*PROBLEM TO WORK ON*. Starting at the first line of the listing below, repeat each line exactly until the line containing "U2: ATtiny13A -> ATtiny25", which you include. Leave out pictures.

*EXTRACTED ENTRIES*.
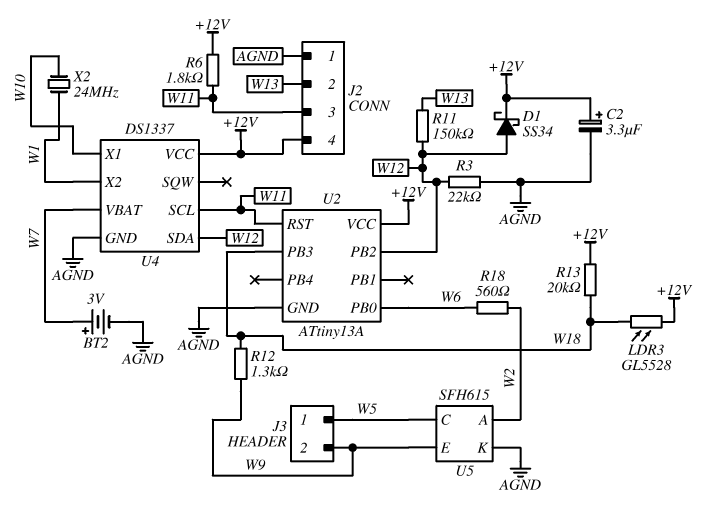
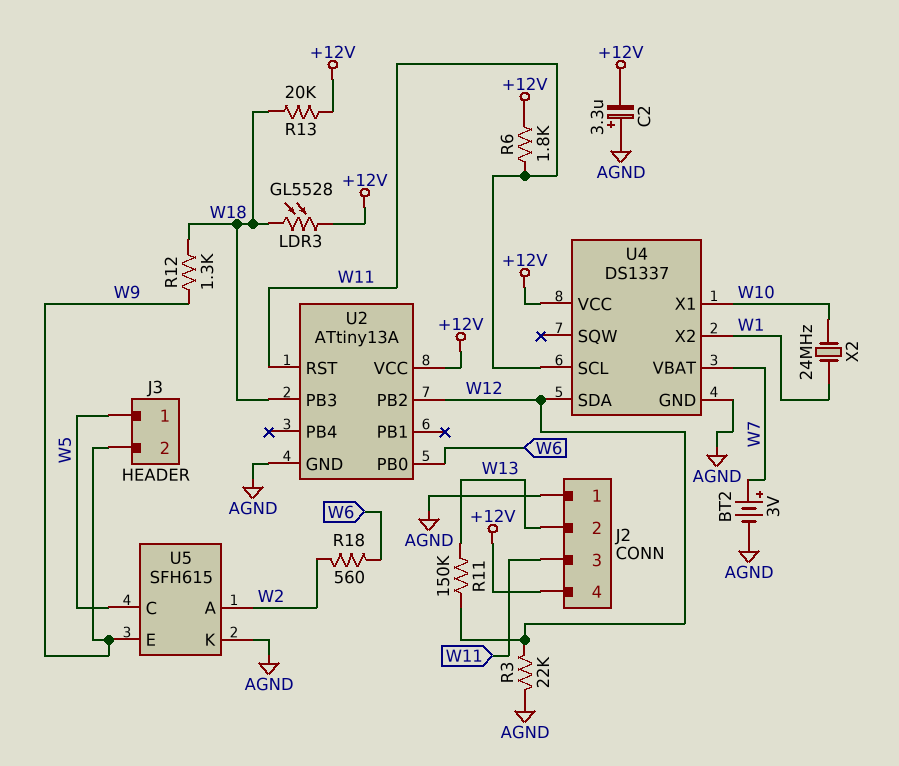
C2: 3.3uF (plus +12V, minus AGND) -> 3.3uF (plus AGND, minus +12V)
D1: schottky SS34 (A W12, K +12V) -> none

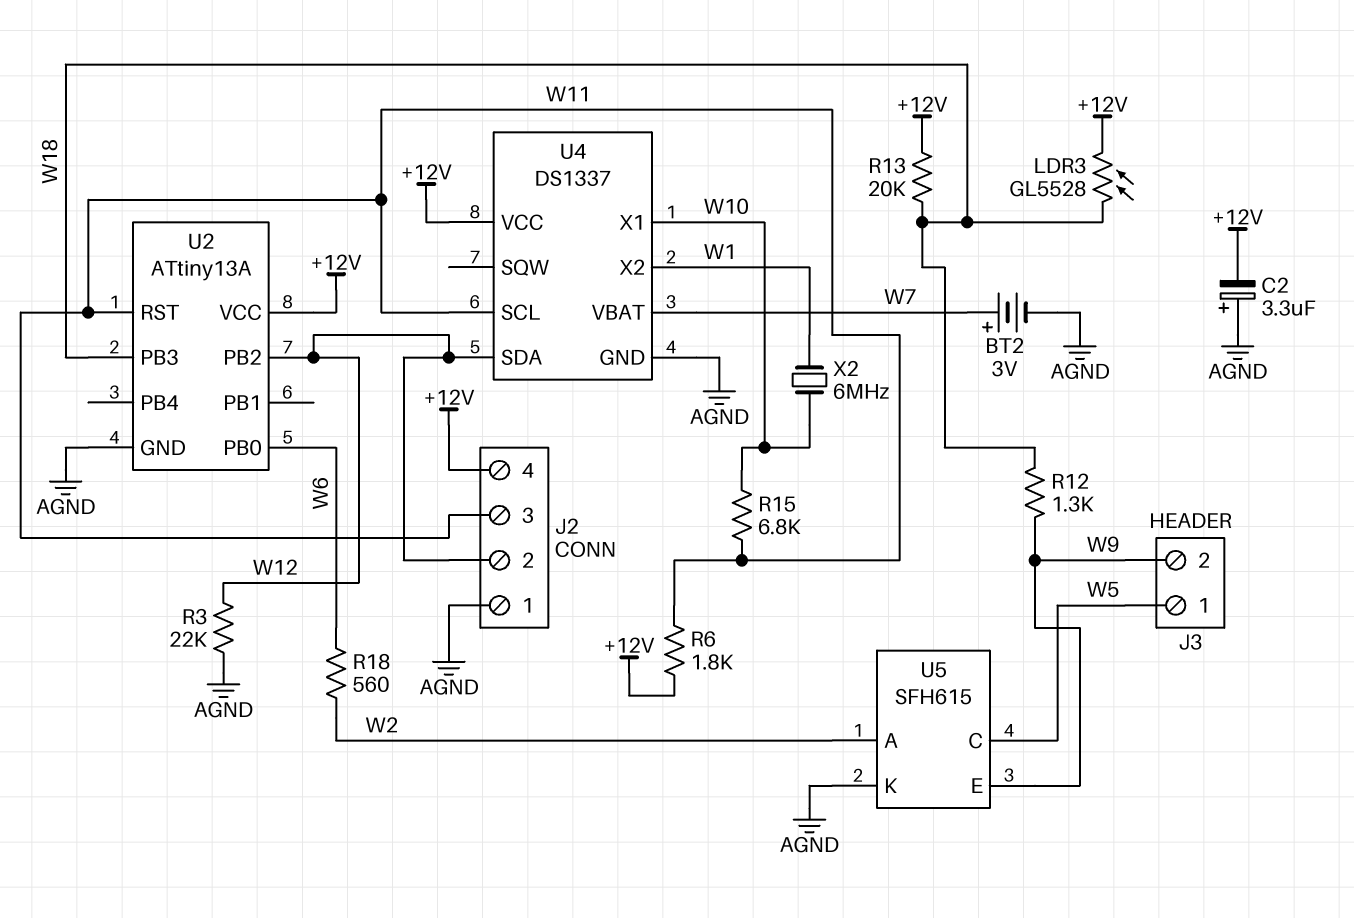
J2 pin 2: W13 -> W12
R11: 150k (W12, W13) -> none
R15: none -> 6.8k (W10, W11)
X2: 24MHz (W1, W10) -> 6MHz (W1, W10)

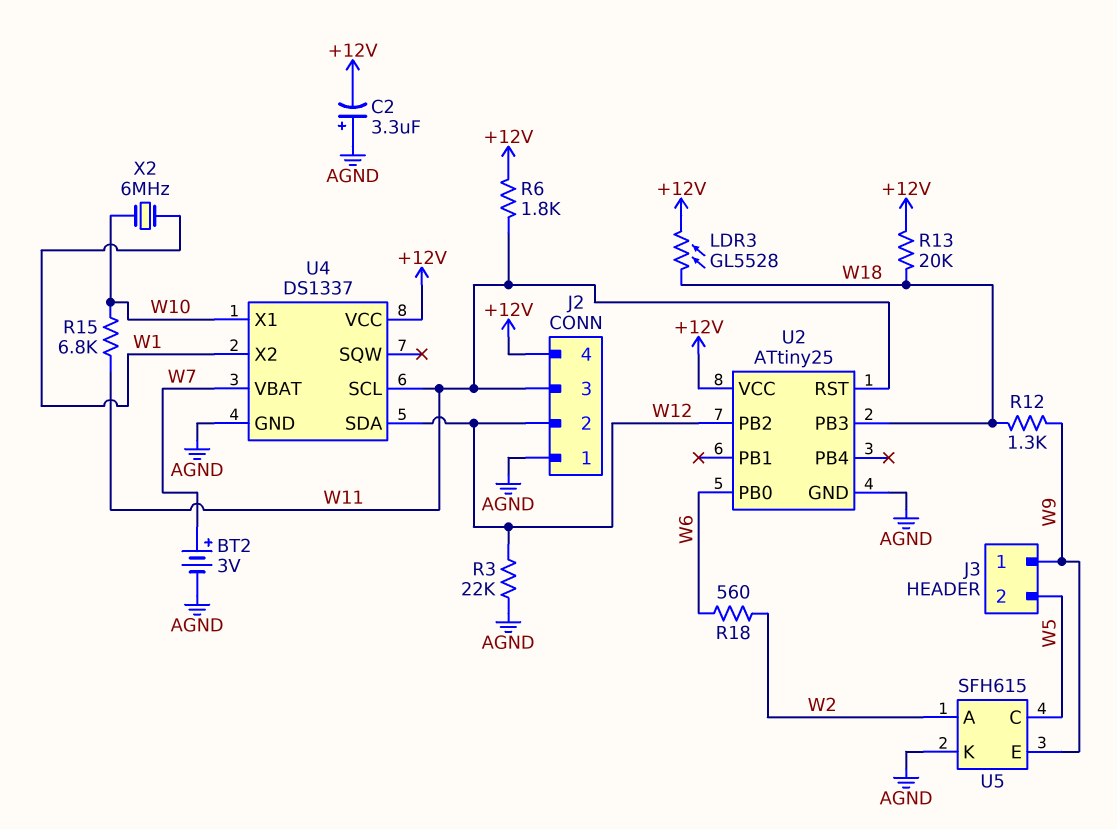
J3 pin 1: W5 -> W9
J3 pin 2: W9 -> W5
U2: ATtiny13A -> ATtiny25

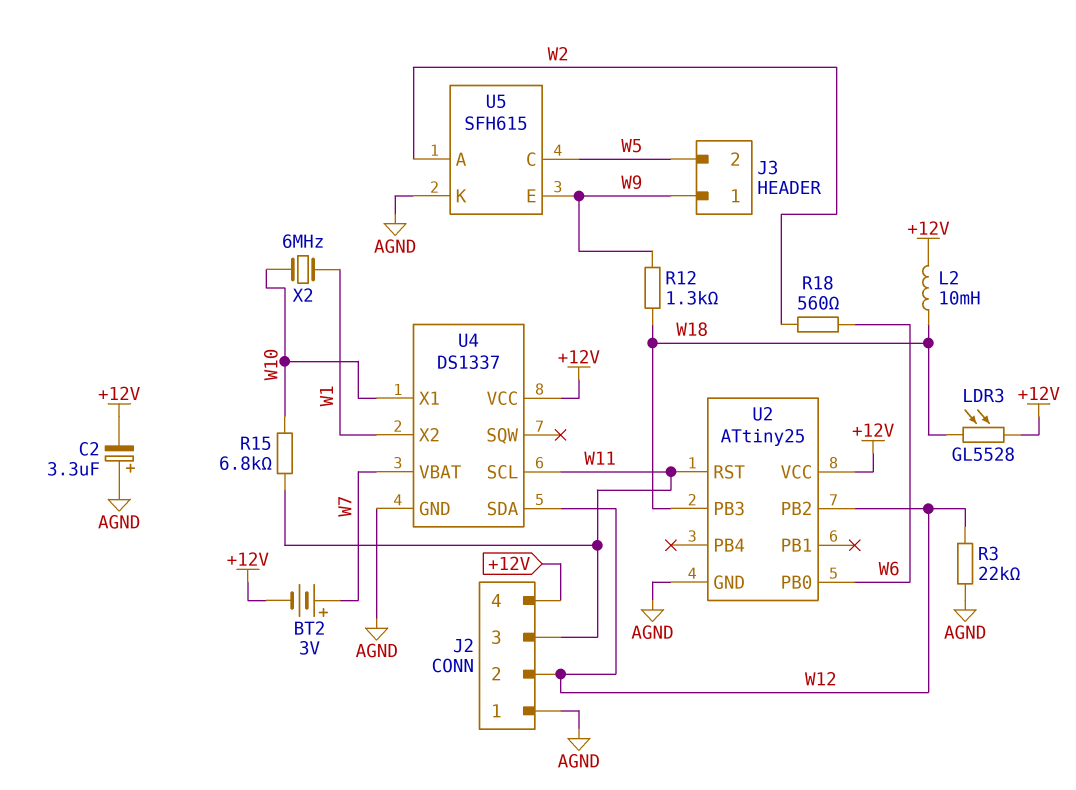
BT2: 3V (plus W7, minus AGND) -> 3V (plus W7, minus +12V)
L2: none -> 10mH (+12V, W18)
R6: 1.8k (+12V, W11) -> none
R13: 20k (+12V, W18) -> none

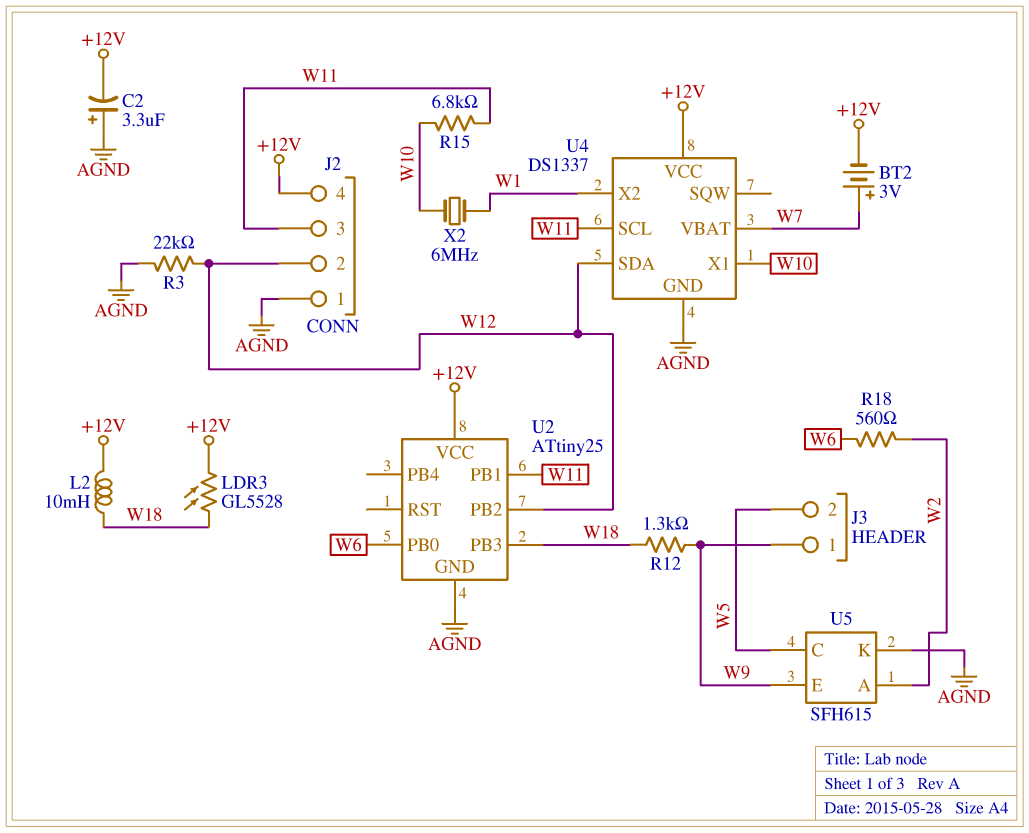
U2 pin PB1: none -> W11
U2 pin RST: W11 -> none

*ANSWER SECTION*.
C2: 3.3uF (plus +12V, minus AGND) -> 3.3uF (plus AGND, minus +12V)
D1: schottky SS34 (A W12, K +12V) -> none

J2 pin 2: W13 -> W12
R11: 150k (W12, W13) -> none
R15: none -> 6.8k (W10, W11)
X2: 24MHz (W1, W10) -> 6MHz (W1, W10)

J3 pin 1: W5 -> W9
J3 pin 2: W9 -> W5
U2: ATtiny13A -> ATtiny25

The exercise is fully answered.